WORK REQUIRED:
An exact reproduction of the records is required, with all images left out.
═══
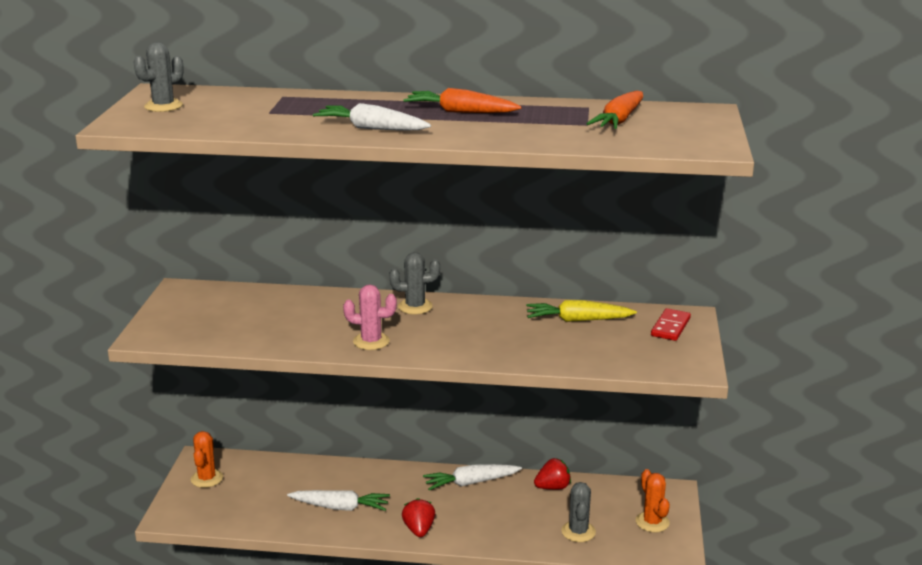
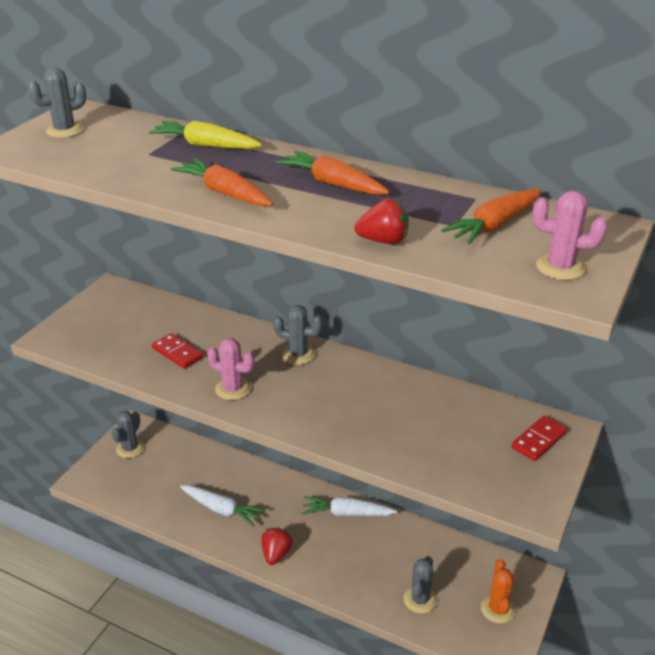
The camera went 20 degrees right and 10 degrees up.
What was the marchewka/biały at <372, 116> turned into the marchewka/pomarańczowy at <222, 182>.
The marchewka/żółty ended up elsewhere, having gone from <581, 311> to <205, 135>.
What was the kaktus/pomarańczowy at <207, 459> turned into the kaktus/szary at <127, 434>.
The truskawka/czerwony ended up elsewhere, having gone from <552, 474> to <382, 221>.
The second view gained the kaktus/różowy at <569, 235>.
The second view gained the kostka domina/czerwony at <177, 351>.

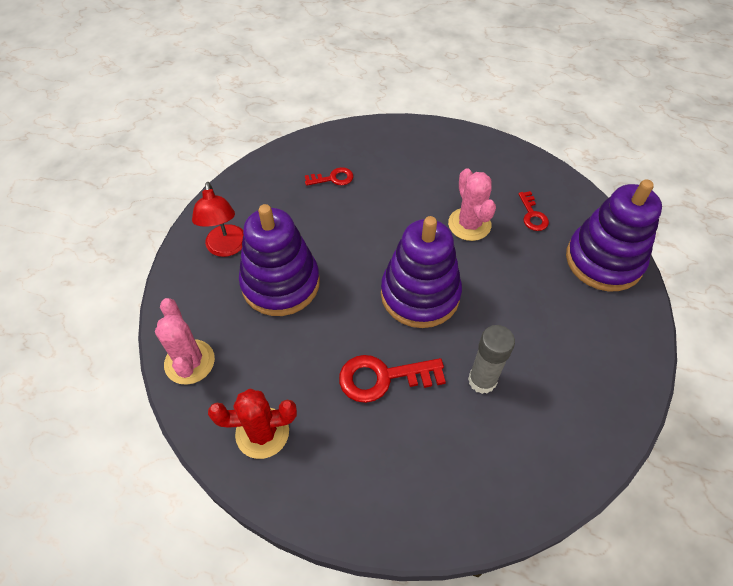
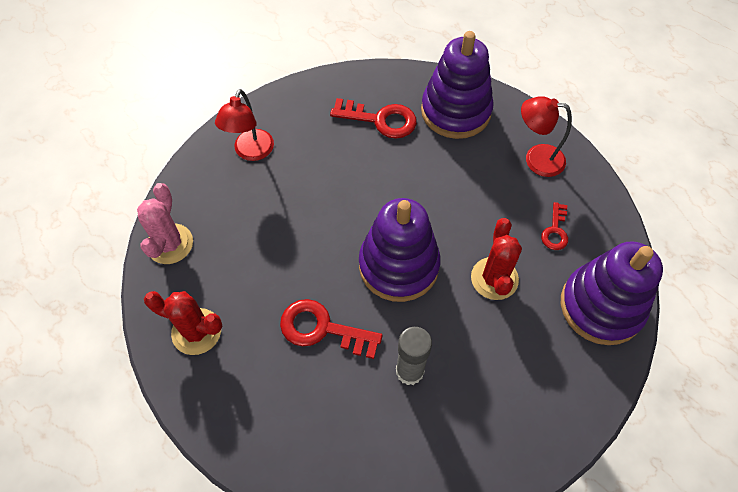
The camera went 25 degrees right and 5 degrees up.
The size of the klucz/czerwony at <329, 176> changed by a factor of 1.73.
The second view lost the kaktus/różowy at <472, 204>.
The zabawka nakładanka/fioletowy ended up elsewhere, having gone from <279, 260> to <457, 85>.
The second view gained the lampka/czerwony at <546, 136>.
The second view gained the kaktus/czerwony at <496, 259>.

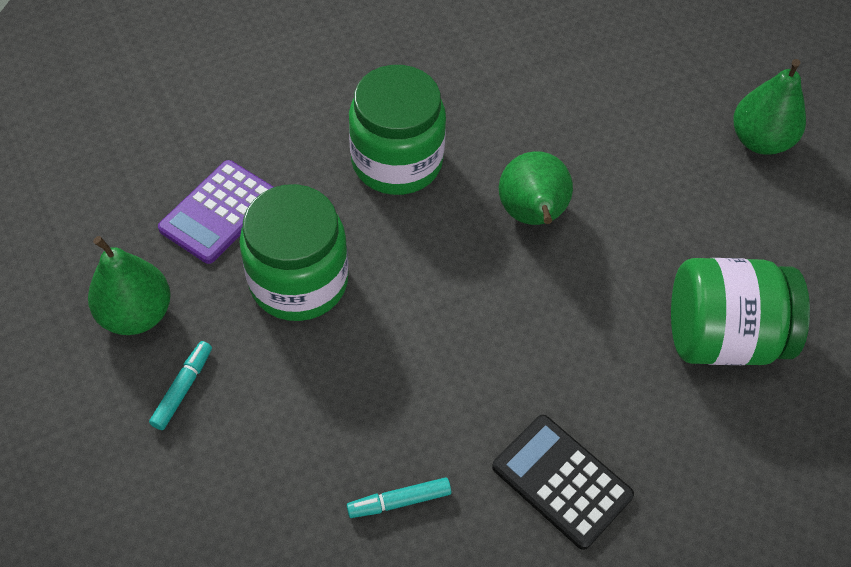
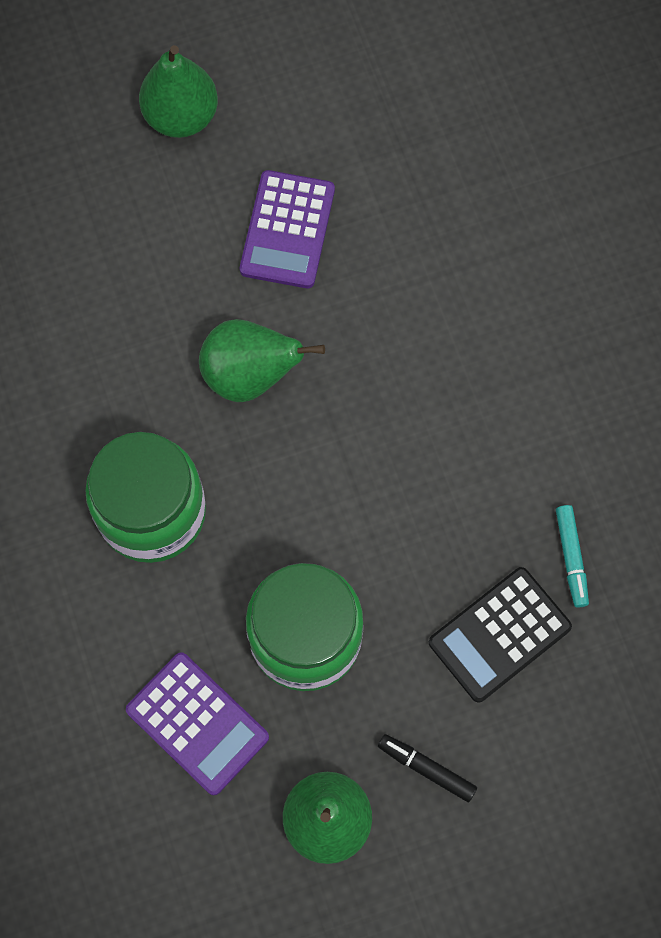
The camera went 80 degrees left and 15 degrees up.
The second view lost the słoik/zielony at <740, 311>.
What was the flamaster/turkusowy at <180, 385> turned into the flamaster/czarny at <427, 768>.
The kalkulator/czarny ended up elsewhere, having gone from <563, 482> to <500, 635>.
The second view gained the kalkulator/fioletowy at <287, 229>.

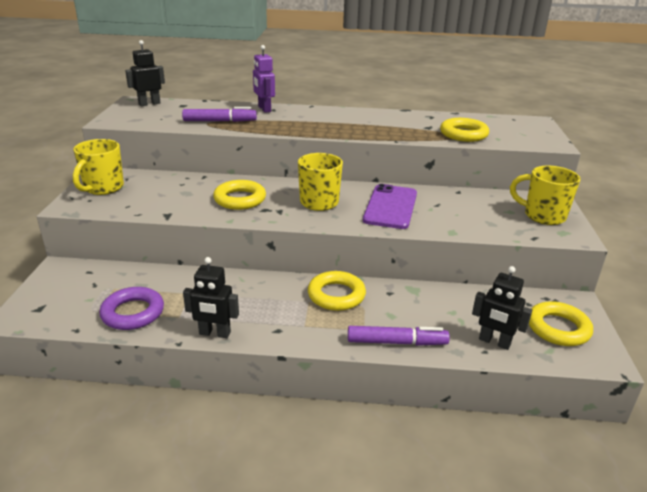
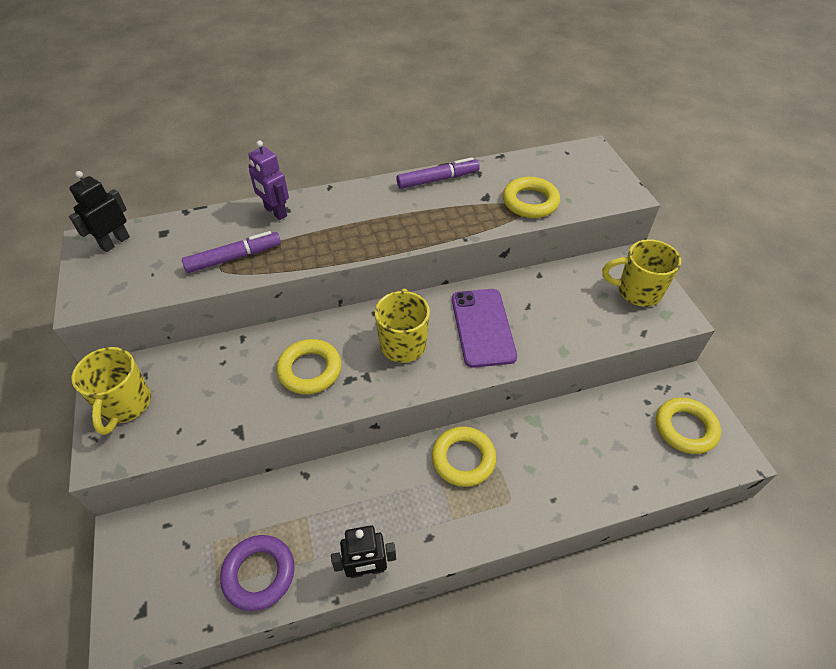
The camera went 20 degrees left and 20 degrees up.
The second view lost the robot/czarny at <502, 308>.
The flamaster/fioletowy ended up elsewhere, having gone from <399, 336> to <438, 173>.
═══
EXERCISE RESULT:
The camera went 20 degrees right and 10 degrees up.
What was the marchewka/biały at <372, 116> turned into the marchewka/pomarańczowy at <222, 182>.
The marchewka/żółty ended up elsewhere, having gone from <581, 311> to <205, 135>.
What was the kaktus/pomarańczowy at <207, 459> turned into the kaktus/szary at <127, 434>.
The truskawka/czerwony ended up elsewhere, having gone from <552, 474> to <382, 221>.
The second view gained the kaktus/różowy at <569, 235>.
The second view gained the kostka domina/czerwony at <177, 351>.

The camera went 25 degrees right and 5 degrees up.
The size of the klucz/czerwony at <329, 176> changed by a factor of 1.73.
The second view lost the kaktus/różowy at <472, 204>.
The zabawka nakładanka/fioletowy ended up elsewhere, having gone from <279, 260> to <457, 85>.
The second view gained the lampka/czerwony at <546, 136>.
The second view gained the kaktus/czerwony at <496, 259>.

The camera went 80 degrees left and 15 degrees up.
The second view lost the słoik/zielony at <740, 311>.
What was the flamaster/turkusowy at <180, 385> turned into the flamaster/czarny at <427, 768>.
The kalkulator/czarny ended up elsewhere, having gone from <563, 482> to <500, 635>.
The second view gained the kalkulator/fioletowy at <287, 229>.

The camera went 20 degrees left and 20 degrees up.
The second view lost the robot/czarny at <502, 308>.
The flamaster/fioletowy ended up elsewhere, having gone from <399, 336> to <438, 173>.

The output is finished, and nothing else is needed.